_Data shown_
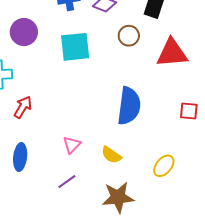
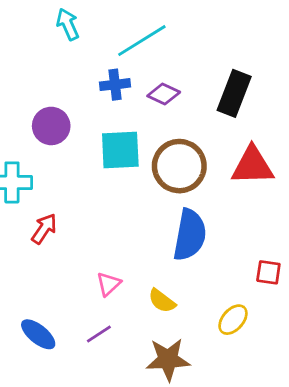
brown circle: (129, 36) -> (179, 166), moved, size x1.8
red square: (189, 111) -> (268, 272), moved
blue ellipse: (20, 157) -> (38, 334), moved, turned -60

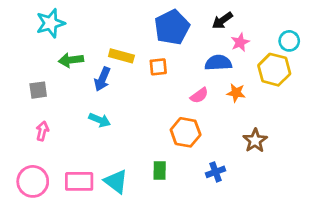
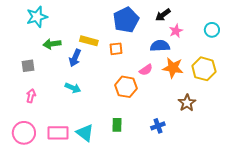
yellow hexagon: (274, 70) -> (204, 69), moved
orange star: (236, 93) -> (173, 68), size x1.5
orange hexagon: (186, 132) -> (126, 87), moved

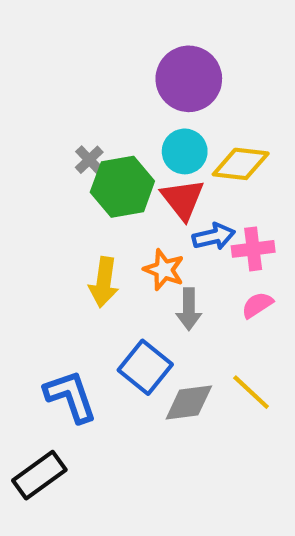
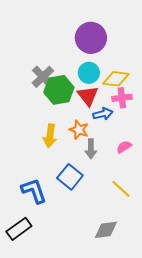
gray cross: (89, 160) -> (43, 77), size x1.6
pink cross: (253, 249) -> (122, 98), moved
gray diamond: (189, 403) -> (106, 230), moved

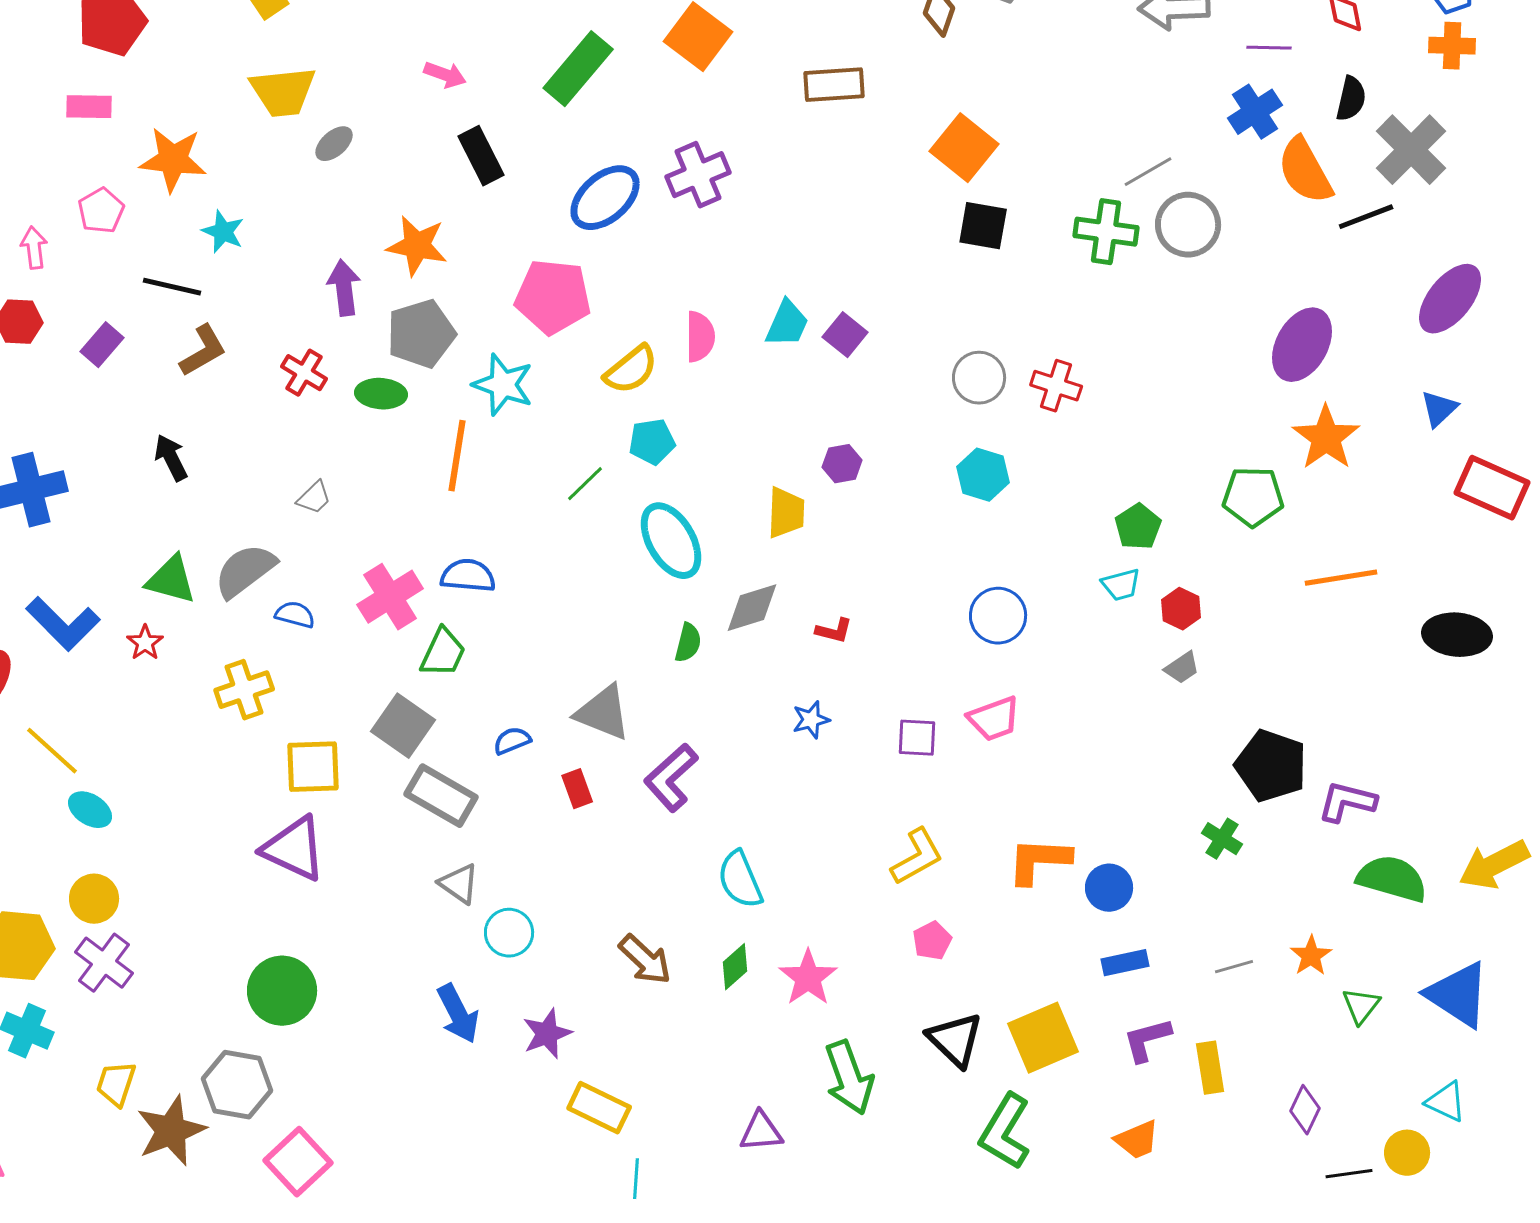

_Work to complete_
Scan the listing above and tally the lines that include the string "cross". Write the total and nothing more.

_Final answer_
2